### DIRECTIONS FOR THIS TASK
Extract the line that contains "red star: (72, 112) -> (43, 82), moved" and every line after it through the end of the records below, exactly as written, leaving out any pictures.

### RECORDS FOR THIS EXERCISE
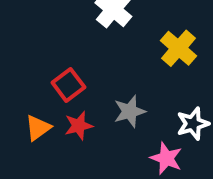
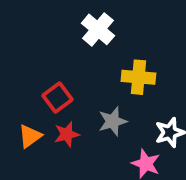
yellow cross: (179, 48) -> (138, 77), moved, turned -36

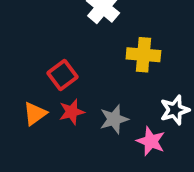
gray star: (113, 121) -> (114, 119), moved

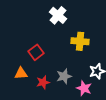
red star: (72, 112) -> (43, 82), moved
orange triangle: (35, 114) -> (21, 73), turned 32

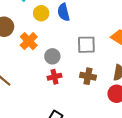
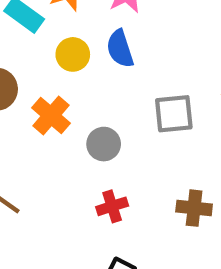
brown cross: (88, 76) -> (194, 208), moved
red cross: (54, 77) -> (112, 206), moved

### SOLUTION TO THIS PROBLEM
red star: (72, 112) -> (43, 82), moved
orange triangle: (35, 114) -> (21, 73), turned 32

brown cross: (88, 76) -> (194, 208), moved
red cross: (54, 77) -> (112, 206), moved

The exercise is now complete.